··· Task data ···

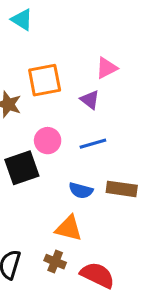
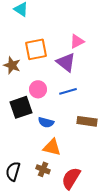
purple triangle: (90, 100) -> (66, 62), size x1.5
blue semicircle: (81, 190) -> (46, 122), moved
red semicircle: (97, 275) -> (71, 178), turned -85

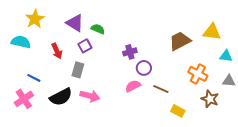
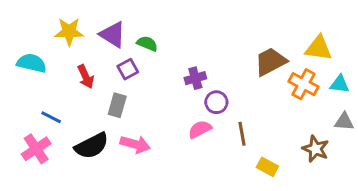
yellow star: (35, 19) -> (69, 32), moved, turned 30
orange cross: (198, 74) -> (304, 84), moved
brown line: (161, 89) -> (242, 134), turned 56

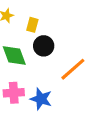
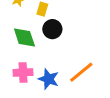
orange line: (73, 69) -> (81, 72), moved

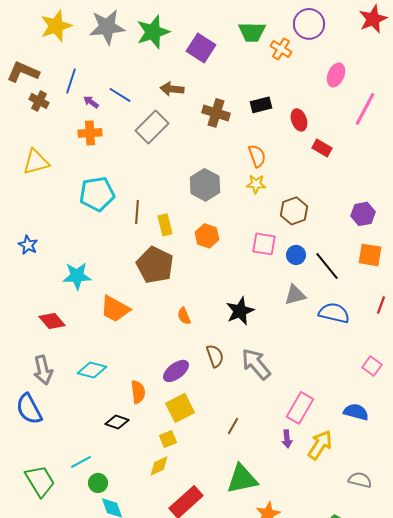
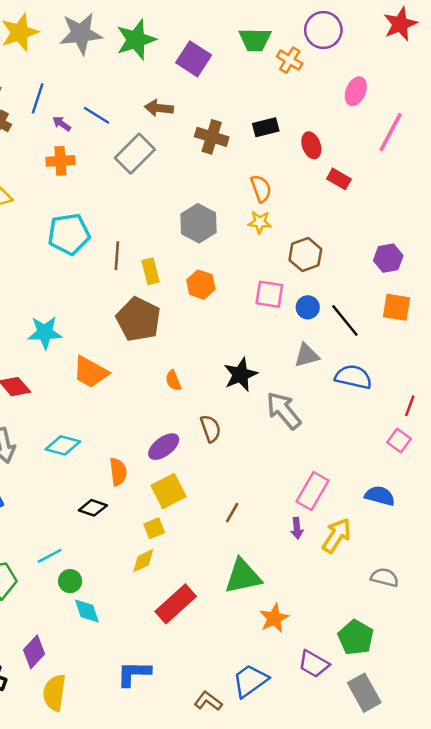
red line: (381, 305) -> (410, 406), moved
gray arrow: (256, 364) -> (284, 411), moved

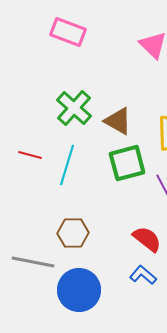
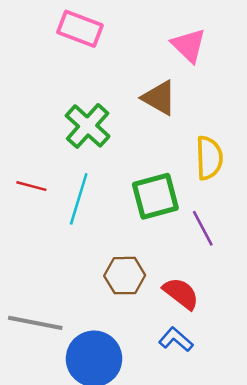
brown triangle: (118, 121) -> (159, 98), moved
brown hexagon: (73, 233) -> (125, 276), moved

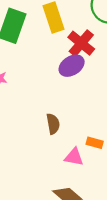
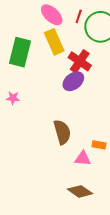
brown semicircle: (53, 124) -> (62, 132), size x1.4

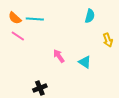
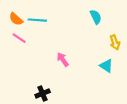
cyan semicircle: (90, 16) -> (96, 17), turned -40
cyan triangle: (85, 62) -> (106, 66), moved

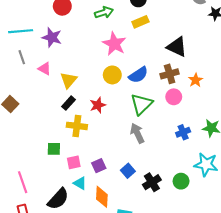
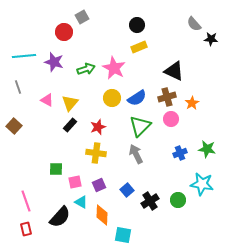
green arrow: (104, 12) -> (86, 69), moved
gray line: (22, 57) -> (18, 87), moved
pink triangle: (45, 69) -> (47, 100), moved
yellow cross: (77, 126) -> (96, 153), moved

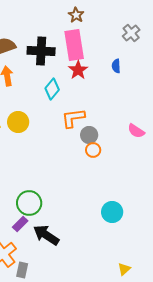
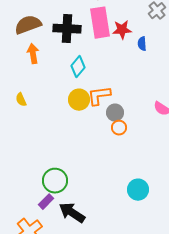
red star: (78, 70) -> (122, 30), moved, turned 30
yellow circle: (18, 122) -> (79, 100), moved

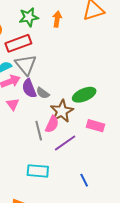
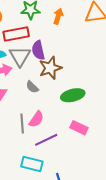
purple semicircle: (29, 88) -> (38, 50), moved
brown star: (62, 111) -> (50, 68), moved
cyan rectangle: (38, 171) -> (32, 164), moved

···

§ **What you are asked to do**: Restate only the lines running from the start of the material above through the line containing "gray arrow: (256, 364) -> (284, 411), moved", ends included. No pictures.

§ **Task solution**:
purple triangle: (90, 100) -> (66, 62), size x1.5
blue semicircle: (81, 190) -> (46, 122), moved
red semicircle: (97, 275) -> (71, 178), turned -85

yellow star: (35, 19) -> (69, 32), moved, turned 30
orange cross: (198, 74) -> (304, 84), moved
brown line: (161, 89) -> (242, 134), turned 56

orange line: (73, 69) -> (81, 72), moved

red line: (381, 305) -> (410, 406), moved
gray arrow: (256, 364) -> (284, 411), moved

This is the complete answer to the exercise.